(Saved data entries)
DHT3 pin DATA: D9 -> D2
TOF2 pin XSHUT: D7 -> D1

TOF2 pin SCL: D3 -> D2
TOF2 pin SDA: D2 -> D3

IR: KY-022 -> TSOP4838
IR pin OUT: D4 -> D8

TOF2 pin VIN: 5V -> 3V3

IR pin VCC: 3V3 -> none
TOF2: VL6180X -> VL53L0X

* * *

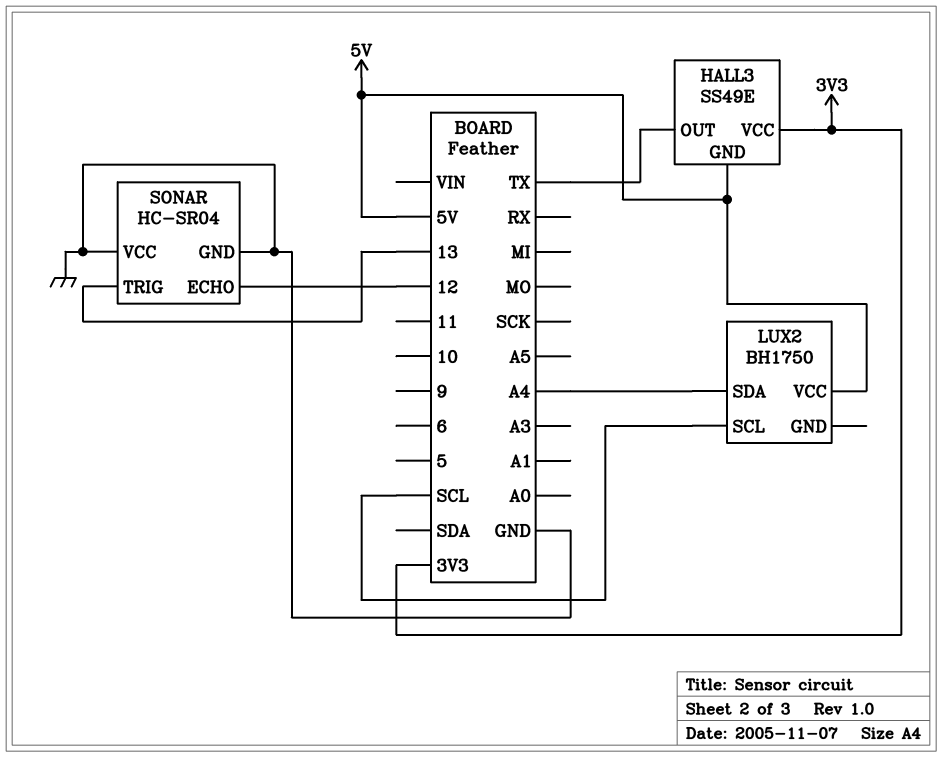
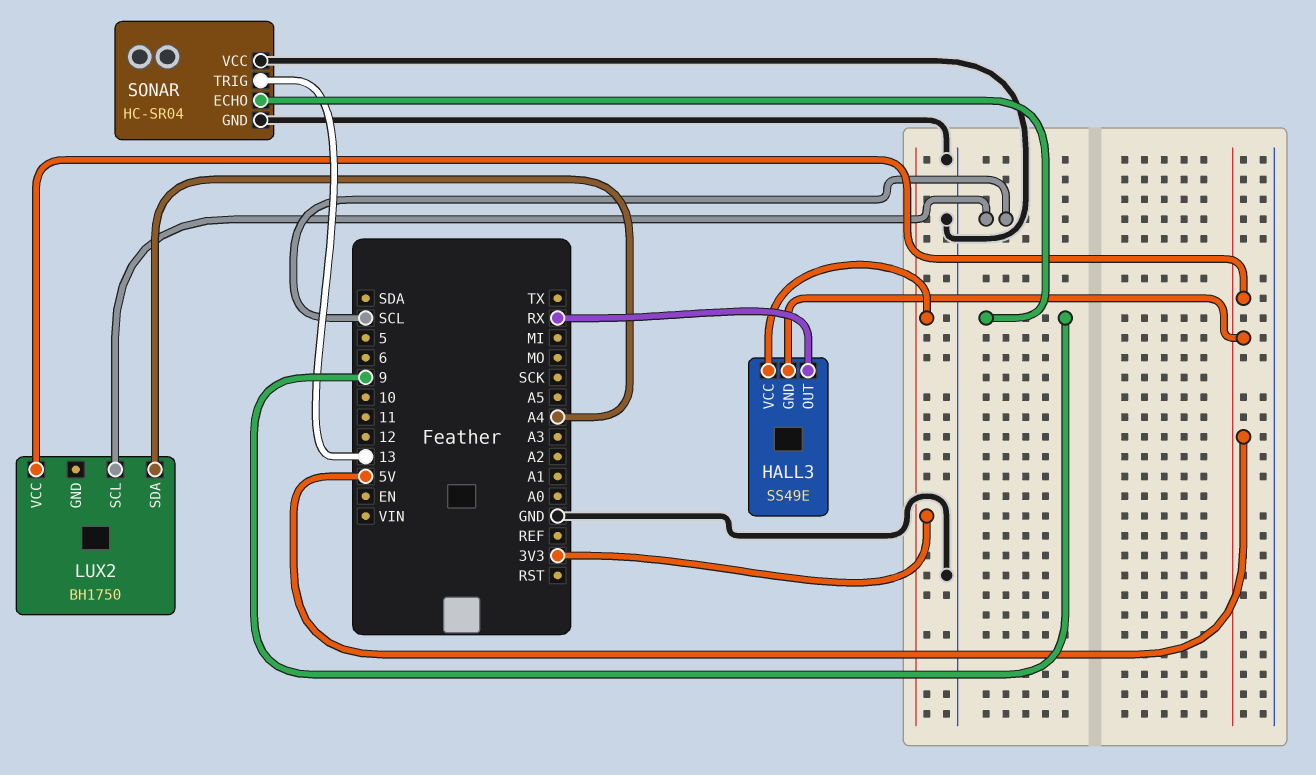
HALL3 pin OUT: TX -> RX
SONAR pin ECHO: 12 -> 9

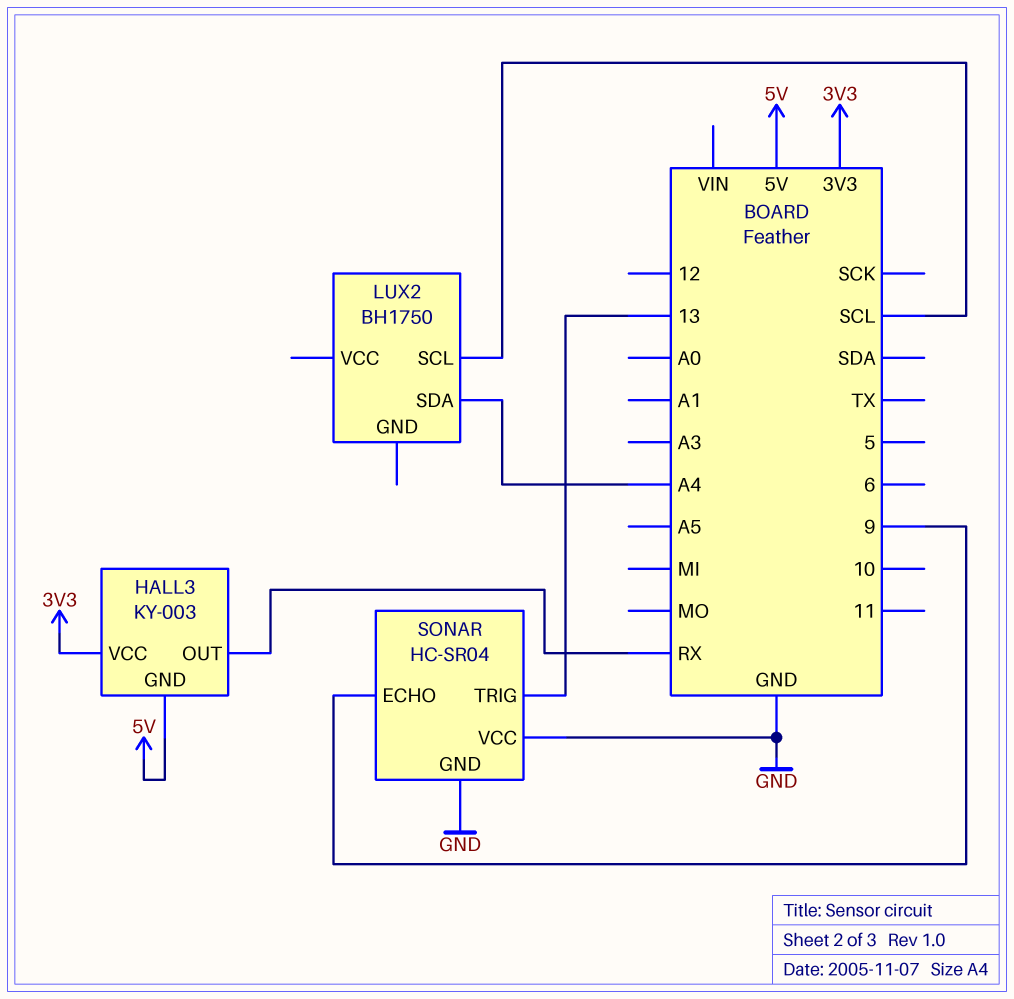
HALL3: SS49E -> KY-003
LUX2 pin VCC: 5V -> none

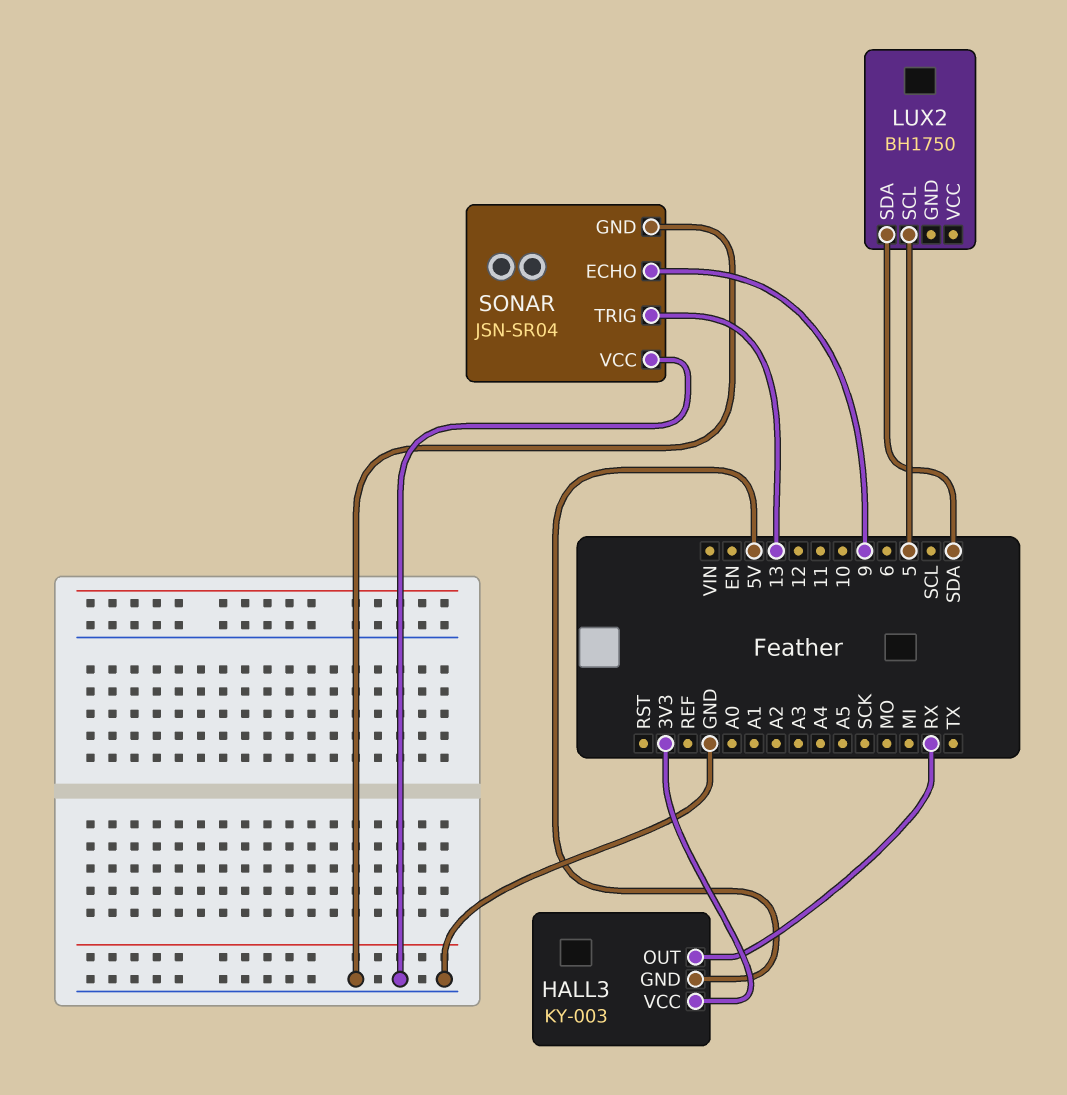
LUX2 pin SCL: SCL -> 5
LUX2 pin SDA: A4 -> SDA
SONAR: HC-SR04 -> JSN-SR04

(EXERCISE DIRECTIONS)
Print, from the entries above, the line with "TOF2 pin SDA: D2 -> D3", the line with "TOF2: VL6180X -> VL53L0X" and all lines between them, exactly and with nothing else.

(ANSWER FOR THE TASK)
TOF2 pin SDA: D2 -> D3

IR: KY-022 -> TSOP4838
IR pin OUT: D4 -> D8

TOF2 pin VIN: 5V -> 3V3

IR pin VCC: 3V3 -> none
TOF2: VL6180X -> VL53L0X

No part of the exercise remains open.